→ Data extracts
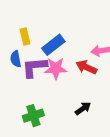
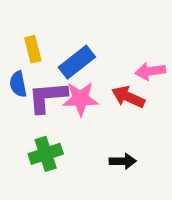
black arrow: (83, 109) -> (123, 161), turned 35
green cross: (33, 116) -> (46, 154), moved

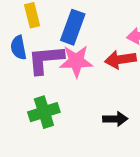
blue rectangle: (77, 62) -> (73, 27), turned -32
red arrow: (128, 97) -> (120, 59), turned -32

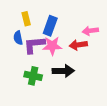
green cross: (44, 112) -> (33, 76), turned 30
black arrow: (115, 119) -> (63, 71), moved, size x1.5

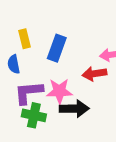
purple L-shape: (34, 45) -> (29, 92), moved
pink star: (52, 46) -> (59, 91), moved

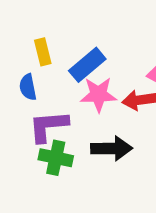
blue rectangle: (57, 48) -> (87, 65), turned 30
pink star: (59, 91) -> (98, 95), moved

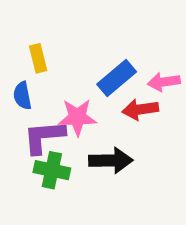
blue rectangle: (87, 65) -> (117, 78), moved
pink star: (98, 95) -> (77, 117), moved

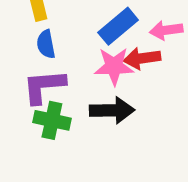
blue semicircle: (22, 96) -> (46, 44), moved
pink star: (77, 117) -> (114, 66), moved

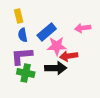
blue rectangle: (118, 26) -> (47, 32), moved
red arrow: (142, 58) -> (69, 56), moved

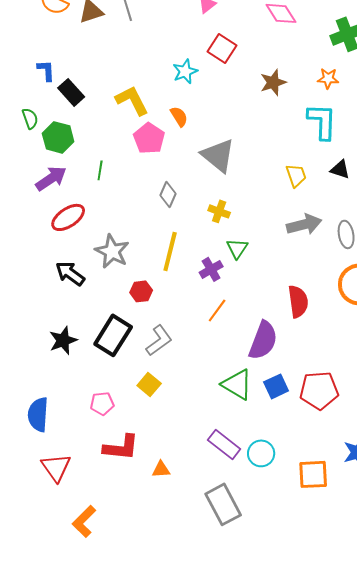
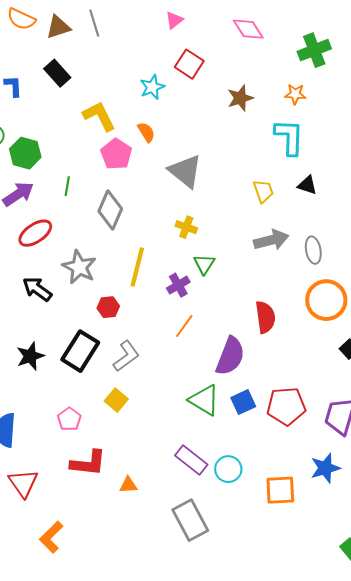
black rectangle: (71, 92) -> (57, 73), moved
gray diamond: (168, 194) -> (110, 210), moved, size x1.5
pink pentagon: (102, 403) -> (69, 419), turned -30

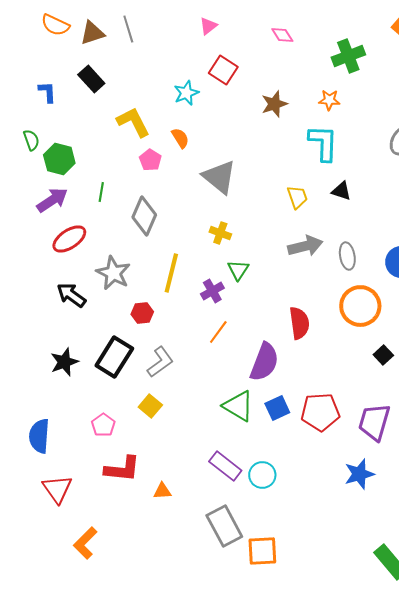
pink diamond: (248, 29) -> (282, 35), size x0.7
pink pentagon: (116, 154) -> (150, 160), size x0.7
orange square: (280, 490) -> (262, 551), moved

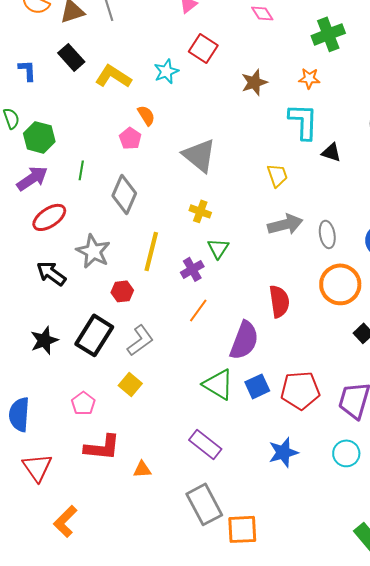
yellow L-shape: (133, 122) -> (113, 76), moved, turned -30
orange semicircle: (180, 138) -> (146, 115), moved
black triangle: (341, 191) -> (331, 152), moved
blue star: (359, 474) -> (283, 452), moved
cyan circle: (262, 475) -> (346, 453), moved

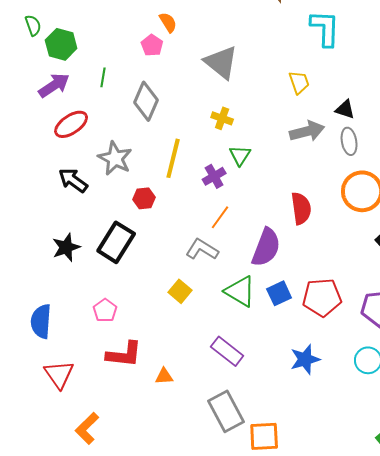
black triangle: (331, 152) -> (345, 109), moved
gray L-shape: (140, 340) -> (202, 249), moved, turned -112
yellow square: (130, 384) -> (180, 291), moved

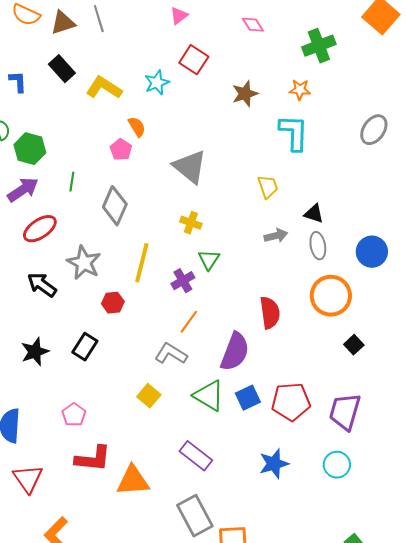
gray arrow: (307, 131) -> (276, 236), size x0.7
black rectangle: (116, 242) -> (85, 347), size x0.7
orange triangle: (164, 376) -> (133, 481), size x1.8

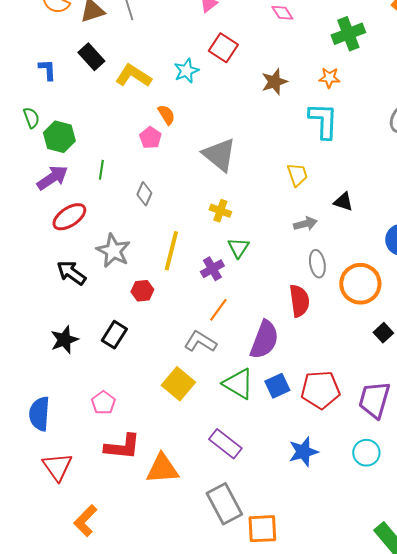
gray diamond: (115, 206) -> (144, 194), size x0.6
gray ellipse: (318, 246) -> (317, 264), moved
yellow square: (149, 396) -> (178, 384), size x1.4

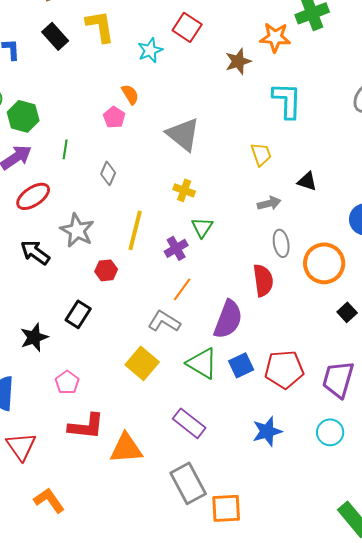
yellow L-shape: (133, 76) -> (100, 26), moved, turned 48
orange star: (329, 78) -> (275, 37), moved, size x1.4
black star: (64, 340) -> (34, 337), moved
orange L-shape: (85, 521) -> (49, 500), turned 100

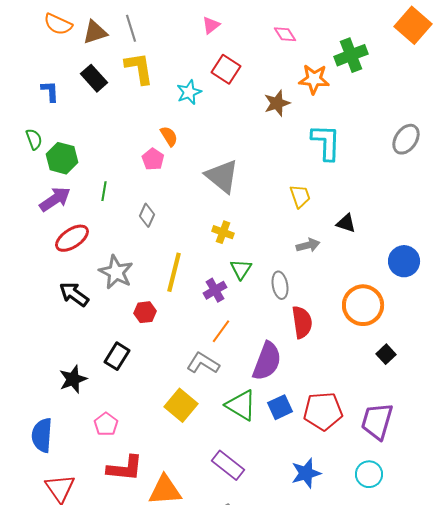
gray ellipse: (281, 243) -> (280, 285), moved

→ Exercise description
The lines from the one containing "black star: (64, 340) -> (34, 337), moved" through the last line of the records are what you should copy, word for word and nothing else, with pictures left out.

→ Response
black star: (64, 340) -> (34, 337), moved
orange L-shape: (85, 521) -> (49, 500), turned 100

gray ellipse: (281, 243) -> (280, 285), moved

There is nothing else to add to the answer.